> GOAL:
Give every line below as a JSON list of strings, one string per line. Skip blank lines and leave the pictures out.

> Stored data entries:
▬▬▬▬▬▬

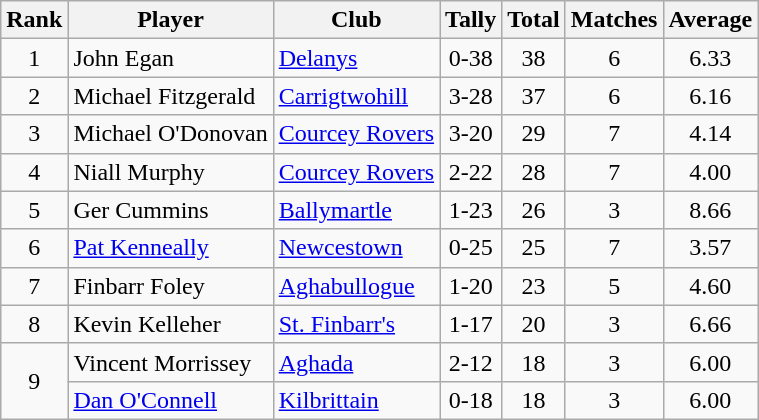
6.66 [710, 324]
1-23 [471, 210]
Carrigtwohill [356, 96]
20 [534, 324]
Vincent Morrissey [170, 362]
0-38 [471, 58]
9 [34, 381]
Ger Cummins [170, 210]
2 [34, 96]
1-20 [471, 286]
Kilbrittain [356, 400]
6.33 [710, 58]
8.66 [710, 210]
37 [534, 96]
Ballymartle [356, 210]
4.14 [710, 134]
26 [534, 210]
Club [356, 20]
Michael O'Donovan [170, 134]
Player [170, 20]
1 [34, 58]
Kevin Kelleher [170, 324]
3-28 [471, 96]
Aghada [356, 362]
4.60 [710, 286]
29 [534, 134]
38 [534, 58]
Average [710, 20]
1-17 [471, 324]
28 [534, 172]
2-12 [471, 362]
3.57 [710, 248]
St. Finbarr's [356, 324]
Matches [614, 20]
0-18 [471, 400]
4 [34, 172]
4.00 [710, 172]
Aghabullogue [356, 286]
Niall Murphy [170, 172]
Michael Fitzgerald [170, 96]
25 [534, 248]
Dan O'Connell [170, 400]
Newcestown [356, 248]
Delanys [356, 58]
8 [34, 324]
2-22 [471, 172]
Total [534, 20]
3-20 [471, 134]
23 [534, 286]
John Egan [170, 58]
0-25 [471, 248]
Rank [34, 20]
Finbarr Foley [170, 286]
Pat Kenneally [170, 248]
6.16 [710, 96]
Tally [471, 20]
For the text-containing cell, return its midpoint in [X, Y] coordinate format. 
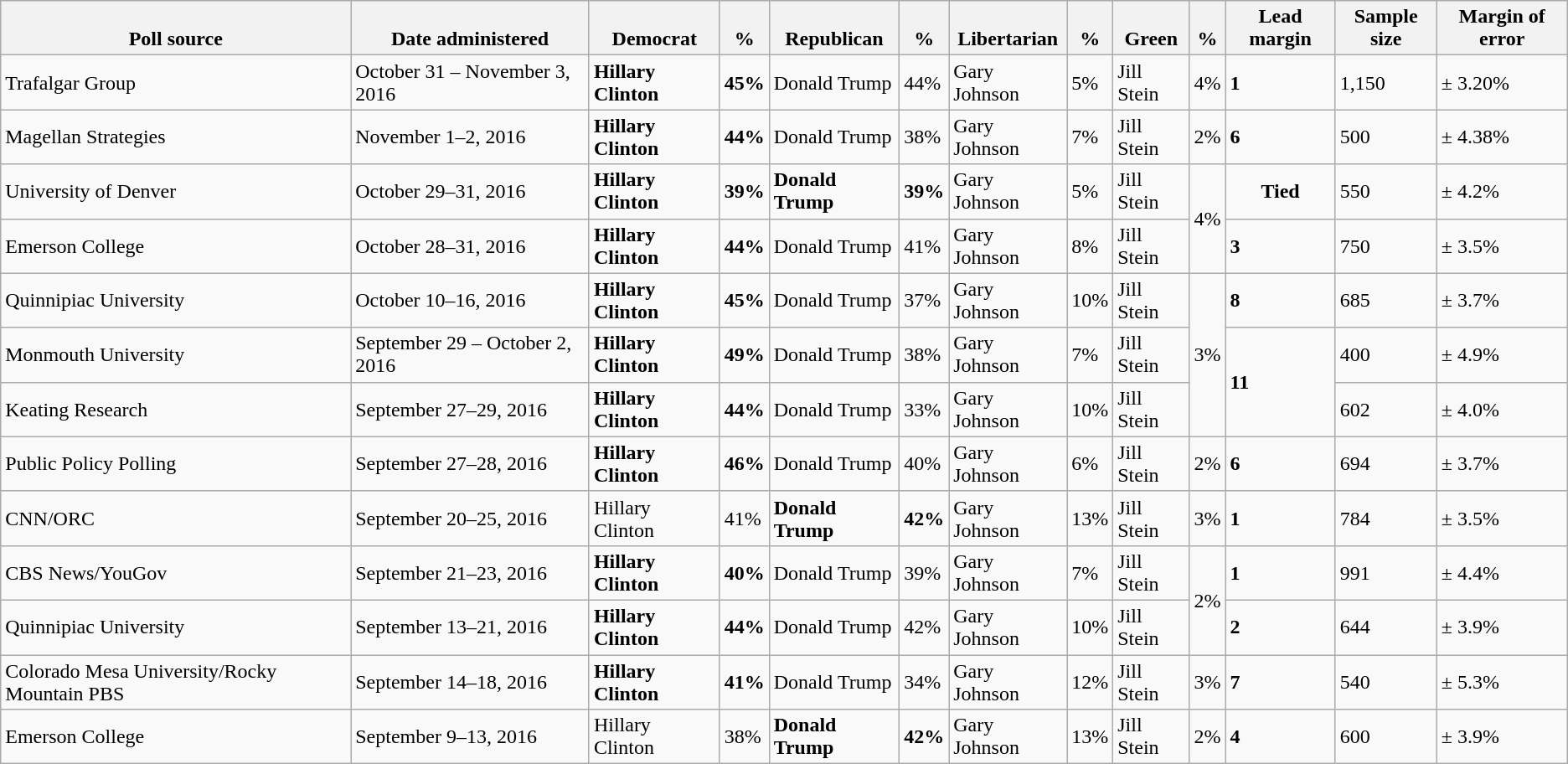
Libertarian [1008, 28]
Colorado Mesa University/Rocky Mountain PBS [176, 682]
October 28–31, 2016 [471, 246]
Trafalgar Group [176, 82]
± 5.3% [1502, 682]
540 [1385, 682]
Date administered [471, 28]
September 21–23, 2016 [471, 573]
September 29 – October 2, 2016 [471, 355]
Lead margin [1280, 28]
September 27–28, 2016 [471, 464]
750 [1385, 246]
3 [1280, 246]
991 [1385, 573]
34% [925, 682]
2 [1280, 627]
49% [744, 355]
Public Policy Polling [176, 464]
Republican [834, 28]
12% [1091, 682]
CBS News/YouGov [176, 573]
October 10–16, 2016 [471, 300]
CNN/ORC [176, 518]
± 4.2% [1502, 191]
± 4.0% [1502, 409]
October 29–31, 2016 [471, 191]
September 14–18, 2016 [471, 682]
Poll source [176, 28]
784 [1385, 518]
694 [1385, 464]
7 [1280, 682]
11 [1280, 382]
685 [1385, 300]
University of Denver [176, 191]
46% [744, 464]
September 13–21, 2016 [471, 627]
644 [1385, 627]
± 3.20% [1502, 82]
September 27–29, 2016 [471, 409]
8% [1091, 246]
± 4.4% [1502, 573]
1,150 [1385, 82]
400 [1385, 355]
Democrat [654, 28]
September 20–25, 2016 [471, 518]
± 4.38% [1502, 137]
September 9–13, 2016 [471, 737]
550 [1385, 191]
602 [1385, 409]
600 [1385, 737]
November 1–2, 2016 [471, 137]
8 [1280, 300]
Monmouth University [176, 355]
500 [1385, 137]
Magellan Strategies [176, 137]
6% [1091, 464]
4 [1280, 737]
Tied [1280, 191]
October 31 – November 3, 2016 [471, 82]
Keating Research [176, 409]
Green [1151, 28]
37% [925, 300]
± 4.9% [1502, 355]
Sample size [1385, 28]
33% [925, 409]
Margin of error [1502, 28]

▬▬▬▬▬▬

> THE RESPONSE:
[
  "6.66 [710, 324]",
  "1-23 [471, 210]",
  "Carrigtwohill [356, 96]",
  "20 [534, 324]",
  "Vincent Morrissey [170, 362]",
  "0-38 [471, 58]",
  "9 [34, 381]",
  "Ger Cummins [170, 210]",
  "2 [34, 96]",
  "1-20 [471, 286]",
  "Kilbrittain [356, 400]",
  "6.33 [710, 58]",
  "8.66 [710, 210]",
  "37 [534, 96]",
  "Ballymartle [356, 210]",
  "4.14 [710, 134]",
  "26 [534, 210]",
  "Club [356, 20]",
  "Michael O'Donovan [170, 134]",
  "Player [170, 20]",
  "1 [34, 58]",
  "Kevin Kelleher [170, 324]",
  "3-28 [471, 96]",
  "Aghada [356, 362]",
  "4.60 [710, 286]",
  "29 [534, 134]",
  "38 [534, 58]",
  "Average [710, 20]",
  "1-17 [471, 324]",
  "28 [534, 172]",
  "2-12 [471, 362]",
  "3.57 [710, 248]",
  "St. Finbarr's [356, 324]",
  "Matches [614, 20]",
  "0-18 [471, 400]",
  "4 [34, 172]",
  "4.00 [710, 172]",
  "Aghabullogue [356, 286]",
  "Niall Murphy [170, 172]",
  "Michael Fitzgerald [170, 96]",
  "25 [534, 248]",
  "Dan O'Connell [170, 400]",
  "Newcestown [356, 248]",
  "Delanys [356, 58]",
  "8 [34, 324]",
  "2-22 [471, 172]",
  "Total [534, 20]",
  "3-20 [471, 134]",
  "23 [534, 286]",
  "John Egan [170, 58]",
  "0-25 [471, 248]",
  "Rank [34, 20]",
  "Finbarr Foley [170, 286]",
  "Pat Kenneally [170, 248]",
  "6.16 [710, 96]",
  "Tally [471, 20]",
  "For the text-containing cell, return its midpoint in [X, Y] coordinate format. ",
  "Libertarian [1008, 28]",
  "Colorado Mesa University/Rocky Mountain PBS [176, 682]",
  "October 28–31, 2016 [471, 246]",
  "Trafalgar Group [176, 82]",
  "± 5.3% [1502, 682]",
  "540 [1385, 682]",
  "Date administered [471, 28]",
  "September 21–23, 2016 [471, 573]",
  "September 29 – October 2, 2016 [471, 355]",
  "Lead margin [1280, 28]",
  "September 27–28, 2016 [471, 464]",
  "750 [1385, 246]",
  "3 [1280, 246]",
  "991 [1385, 573]",
  "34% [925, 682]",
  "2 [1280, 627]",
  "49% [744, 355]",
  "Public Policy Polling [176, 464]",
  "Republican [834, 28]",
  "12% [1091, 682]",
  "CBS News/YouGov [176, 573]",
  "October 10–16, 2016 [471, 300]",
  "CNN/ORC [176, 518]",
  "± 4.2% [1502, 191]",
  "± 4.0% [1502, 409]",
  "October 29–31, 2016 [471, 191]",
  "September 14–18, 2016 [471, 682]",
  "Poll source [176, 28]",
  "784 [1385, 518]",
  "694 [1385, 464]",
  "7 [1280, 682]",
  "11 [1280, 382]",
  "685 [1385, 300]",
  "University of Denver [176, 191]",
  "46% [744, 464]",
  "September 13–21, 2016 [471, 627]",
  "644 [1385, 627]",
  "± 3.20% [1502, 82]",
  "September 27–29, 2016 [471, 409]",
  "8% [1091, 246]",
  "± 4.4% [1502, 573]",
  "1,150 [1385, 82]",
  "400 [1385, 355]",
  "Democrat [654, 28]",
  "September 20–25, 2016 [471, 518]",
  "± 4.38% [1502, 137]",
  "September 9–13, 2016 [471, 737]",
  "550 [1385, 191]",
  "602 [1385, 409]",
  "600 [1385, 737]",
  "November 1–2, 2016 [471, 137]",
  "8 [1280, 300]",
  "Monmouth University [176, 355]",
  "500 [1385, 137]",
  "Magellan Strategies [176, 137]",
  "6% [1091, 464]",
  "4 [1280, 737]",
  "Tied [1280, 191]",
  "October 31 – November 3, 2016 [471, 82]",
  "Keating Research [176, 409]",
  "Green [1151, 28]",
  "37% [925, 300]",
  "± 4.9% [1502, 355]",
  "Sample size [1385, 28]",
  "33% [925, 409]",
  "Margin of error [1502, 28]"
]